### WHAT YOU SHOULD DO
Pick out each line below that contains the string "time", and copy those lines.

■ ■ ■ ■ ■

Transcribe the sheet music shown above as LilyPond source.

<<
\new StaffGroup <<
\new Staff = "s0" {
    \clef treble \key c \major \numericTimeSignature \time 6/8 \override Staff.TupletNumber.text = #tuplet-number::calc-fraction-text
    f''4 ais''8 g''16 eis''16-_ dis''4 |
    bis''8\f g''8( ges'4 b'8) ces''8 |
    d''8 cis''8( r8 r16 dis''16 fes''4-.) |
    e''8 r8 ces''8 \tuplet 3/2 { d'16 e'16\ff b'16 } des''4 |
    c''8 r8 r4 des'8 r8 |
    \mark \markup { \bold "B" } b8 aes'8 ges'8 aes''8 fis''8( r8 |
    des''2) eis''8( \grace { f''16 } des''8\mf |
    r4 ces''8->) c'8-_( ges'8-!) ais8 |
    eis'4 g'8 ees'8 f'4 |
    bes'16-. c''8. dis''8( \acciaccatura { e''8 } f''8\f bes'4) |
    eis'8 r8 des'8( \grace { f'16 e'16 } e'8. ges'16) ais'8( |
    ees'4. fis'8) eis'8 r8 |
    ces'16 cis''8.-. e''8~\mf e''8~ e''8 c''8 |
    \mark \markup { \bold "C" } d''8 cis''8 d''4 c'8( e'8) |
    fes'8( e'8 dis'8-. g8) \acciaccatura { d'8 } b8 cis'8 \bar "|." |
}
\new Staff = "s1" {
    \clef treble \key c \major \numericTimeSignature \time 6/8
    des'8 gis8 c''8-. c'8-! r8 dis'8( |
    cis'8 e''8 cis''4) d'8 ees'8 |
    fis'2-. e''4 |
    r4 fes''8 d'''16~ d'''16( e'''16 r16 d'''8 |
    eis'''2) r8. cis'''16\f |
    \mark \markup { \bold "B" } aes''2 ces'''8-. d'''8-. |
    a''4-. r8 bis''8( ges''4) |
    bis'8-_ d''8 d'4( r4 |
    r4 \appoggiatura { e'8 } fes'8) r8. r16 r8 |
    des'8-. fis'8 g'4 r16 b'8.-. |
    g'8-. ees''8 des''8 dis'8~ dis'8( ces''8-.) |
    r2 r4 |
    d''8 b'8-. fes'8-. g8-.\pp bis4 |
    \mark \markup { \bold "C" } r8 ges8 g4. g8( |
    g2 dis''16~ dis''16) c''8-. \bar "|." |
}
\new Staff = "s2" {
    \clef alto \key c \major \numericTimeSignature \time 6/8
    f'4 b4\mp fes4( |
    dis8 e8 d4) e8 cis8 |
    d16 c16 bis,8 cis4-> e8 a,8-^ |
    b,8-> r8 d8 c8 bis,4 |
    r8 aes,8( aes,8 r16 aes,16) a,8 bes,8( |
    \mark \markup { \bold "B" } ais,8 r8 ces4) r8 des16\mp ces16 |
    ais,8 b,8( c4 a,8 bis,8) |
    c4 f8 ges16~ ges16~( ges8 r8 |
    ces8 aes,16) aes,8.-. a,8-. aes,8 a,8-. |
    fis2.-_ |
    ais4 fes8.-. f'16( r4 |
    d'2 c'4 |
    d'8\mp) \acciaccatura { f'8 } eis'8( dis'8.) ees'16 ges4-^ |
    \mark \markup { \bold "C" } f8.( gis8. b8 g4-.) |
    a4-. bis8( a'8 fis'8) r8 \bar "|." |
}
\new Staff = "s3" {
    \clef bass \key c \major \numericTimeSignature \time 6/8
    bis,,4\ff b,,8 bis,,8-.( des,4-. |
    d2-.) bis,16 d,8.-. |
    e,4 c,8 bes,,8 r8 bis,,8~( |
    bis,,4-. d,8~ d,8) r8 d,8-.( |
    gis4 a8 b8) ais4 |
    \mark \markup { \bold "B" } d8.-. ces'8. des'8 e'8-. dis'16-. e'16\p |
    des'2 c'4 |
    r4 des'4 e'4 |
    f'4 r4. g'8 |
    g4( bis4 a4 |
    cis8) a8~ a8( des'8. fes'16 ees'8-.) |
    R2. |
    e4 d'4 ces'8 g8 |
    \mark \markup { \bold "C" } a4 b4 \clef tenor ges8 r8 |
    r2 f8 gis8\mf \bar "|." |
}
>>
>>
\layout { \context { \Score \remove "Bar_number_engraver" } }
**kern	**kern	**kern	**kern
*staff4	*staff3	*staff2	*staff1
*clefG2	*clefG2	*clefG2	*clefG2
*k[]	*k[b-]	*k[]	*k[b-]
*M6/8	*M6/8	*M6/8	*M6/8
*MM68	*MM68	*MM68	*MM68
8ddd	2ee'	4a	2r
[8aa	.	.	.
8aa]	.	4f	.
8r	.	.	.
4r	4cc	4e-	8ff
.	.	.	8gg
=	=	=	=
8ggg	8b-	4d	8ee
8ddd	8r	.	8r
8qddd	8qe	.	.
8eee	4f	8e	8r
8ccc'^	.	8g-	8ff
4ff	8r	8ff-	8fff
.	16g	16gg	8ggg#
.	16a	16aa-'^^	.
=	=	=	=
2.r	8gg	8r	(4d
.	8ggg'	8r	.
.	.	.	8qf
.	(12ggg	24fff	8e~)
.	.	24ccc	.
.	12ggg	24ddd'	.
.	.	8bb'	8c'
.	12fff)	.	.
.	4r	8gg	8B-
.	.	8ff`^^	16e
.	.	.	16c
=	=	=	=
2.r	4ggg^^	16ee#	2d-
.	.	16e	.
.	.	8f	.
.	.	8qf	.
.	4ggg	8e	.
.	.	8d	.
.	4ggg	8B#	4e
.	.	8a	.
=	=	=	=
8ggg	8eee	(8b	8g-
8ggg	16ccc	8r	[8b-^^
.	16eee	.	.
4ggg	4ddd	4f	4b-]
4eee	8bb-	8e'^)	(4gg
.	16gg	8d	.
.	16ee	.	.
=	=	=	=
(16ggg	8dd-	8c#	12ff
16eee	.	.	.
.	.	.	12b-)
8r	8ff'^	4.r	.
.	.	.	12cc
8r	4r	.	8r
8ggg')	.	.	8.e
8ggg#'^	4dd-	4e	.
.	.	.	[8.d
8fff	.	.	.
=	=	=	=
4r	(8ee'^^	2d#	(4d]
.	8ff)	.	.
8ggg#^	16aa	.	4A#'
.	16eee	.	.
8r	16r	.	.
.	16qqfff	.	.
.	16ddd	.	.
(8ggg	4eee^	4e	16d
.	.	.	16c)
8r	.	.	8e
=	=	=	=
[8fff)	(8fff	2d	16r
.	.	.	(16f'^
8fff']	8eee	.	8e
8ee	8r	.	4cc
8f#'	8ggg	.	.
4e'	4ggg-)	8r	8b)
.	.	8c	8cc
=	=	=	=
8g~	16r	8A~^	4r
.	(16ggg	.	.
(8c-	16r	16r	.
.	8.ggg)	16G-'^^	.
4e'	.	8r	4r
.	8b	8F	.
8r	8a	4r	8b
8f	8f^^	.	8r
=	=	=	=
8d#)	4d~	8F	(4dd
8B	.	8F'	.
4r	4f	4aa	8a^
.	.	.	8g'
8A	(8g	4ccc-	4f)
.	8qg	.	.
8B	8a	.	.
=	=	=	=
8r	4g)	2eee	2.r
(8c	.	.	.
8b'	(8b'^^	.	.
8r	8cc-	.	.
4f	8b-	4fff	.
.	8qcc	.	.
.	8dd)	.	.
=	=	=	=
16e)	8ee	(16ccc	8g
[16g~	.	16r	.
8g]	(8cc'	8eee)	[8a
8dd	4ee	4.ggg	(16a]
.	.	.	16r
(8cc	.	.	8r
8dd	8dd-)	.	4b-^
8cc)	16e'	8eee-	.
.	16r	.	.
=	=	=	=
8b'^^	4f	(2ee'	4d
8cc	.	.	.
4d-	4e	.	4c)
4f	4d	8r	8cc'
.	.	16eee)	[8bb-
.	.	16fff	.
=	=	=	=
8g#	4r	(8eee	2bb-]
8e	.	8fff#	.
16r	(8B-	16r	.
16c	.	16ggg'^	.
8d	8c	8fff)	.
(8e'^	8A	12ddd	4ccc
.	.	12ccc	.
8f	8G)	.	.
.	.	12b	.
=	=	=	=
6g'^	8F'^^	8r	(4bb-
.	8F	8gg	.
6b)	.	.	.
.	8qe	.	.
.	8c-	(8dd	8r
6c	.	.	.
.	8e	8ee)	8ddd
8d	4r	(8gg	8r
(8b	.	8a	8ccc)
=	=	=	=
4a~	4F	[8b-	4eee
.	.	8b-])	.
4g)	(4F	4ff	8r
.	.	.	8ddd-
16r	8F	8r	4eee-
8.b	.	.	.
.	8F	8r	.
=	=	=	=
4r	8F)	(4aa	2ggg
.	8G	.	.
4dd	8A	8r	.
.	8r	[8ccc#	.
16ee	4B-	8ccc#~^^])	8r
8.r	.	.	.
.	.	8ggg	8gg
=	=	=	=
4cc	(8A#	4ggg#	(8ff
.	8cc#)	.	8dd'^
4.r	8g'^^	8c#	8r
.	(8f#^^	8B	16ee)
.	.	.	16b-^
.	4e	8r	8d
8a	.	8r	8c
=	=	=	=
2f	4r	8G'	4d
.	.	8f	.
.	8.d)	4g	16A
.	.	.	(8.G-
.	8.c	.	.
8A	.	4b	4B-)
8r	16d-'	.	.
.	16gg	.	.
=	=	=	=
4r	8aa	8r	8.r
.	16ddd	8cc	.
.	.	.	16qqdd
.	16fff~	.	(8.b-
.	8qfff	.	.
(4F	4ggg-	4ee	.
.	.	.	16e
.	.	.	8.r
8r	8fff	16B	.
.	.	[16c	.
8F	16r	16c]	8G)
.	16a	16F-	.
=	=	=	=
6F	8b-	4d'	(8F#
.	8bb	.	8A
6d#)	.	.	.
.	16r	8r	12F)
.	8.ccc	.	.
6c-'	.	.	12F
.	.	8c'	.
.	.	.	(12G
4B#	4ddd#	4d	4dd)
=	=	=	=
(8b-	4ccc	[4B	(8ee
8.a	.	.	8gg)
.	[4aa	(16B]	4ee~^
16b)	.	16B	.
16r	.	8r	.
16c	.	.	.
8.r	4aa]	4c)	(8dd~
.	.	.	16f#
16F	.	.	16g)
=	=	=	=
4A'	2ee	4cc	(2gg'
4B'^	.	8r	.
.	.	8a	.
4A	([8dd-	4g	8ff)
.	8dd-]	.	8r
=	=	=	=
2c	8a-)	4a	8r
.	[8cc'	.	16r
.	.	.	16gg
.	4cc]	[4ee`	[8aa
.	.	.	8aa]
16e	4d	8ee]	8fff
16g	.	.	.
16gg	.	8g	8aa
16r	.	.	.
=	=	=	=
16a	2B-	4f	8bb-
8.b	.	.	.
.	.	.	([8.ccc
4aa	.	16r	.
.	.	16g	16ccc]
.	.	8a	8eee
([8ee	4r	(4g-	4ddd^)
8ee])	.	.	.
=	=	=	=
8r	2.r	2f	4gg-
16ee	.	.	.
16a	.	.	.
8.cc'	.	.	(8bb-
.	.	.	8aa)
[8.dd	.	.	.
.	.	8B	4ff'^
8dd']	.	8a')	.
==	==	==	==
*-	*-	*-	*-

■ ■ ■ ■ ■

### FULL SOLUTION
    \clef treble \key c \major \numericTimeSignature \time 6/8 \override Staff.TupletNumber.text = #tuplet-number::calc-fraction-text
    \clef treble \key c \major \numericTimeSignature \time 6/8
    \clef alto \key c \major \numericTimeSignature \time 6/8
    \clef bass \key c \major \numericTimeSignature \time 6/8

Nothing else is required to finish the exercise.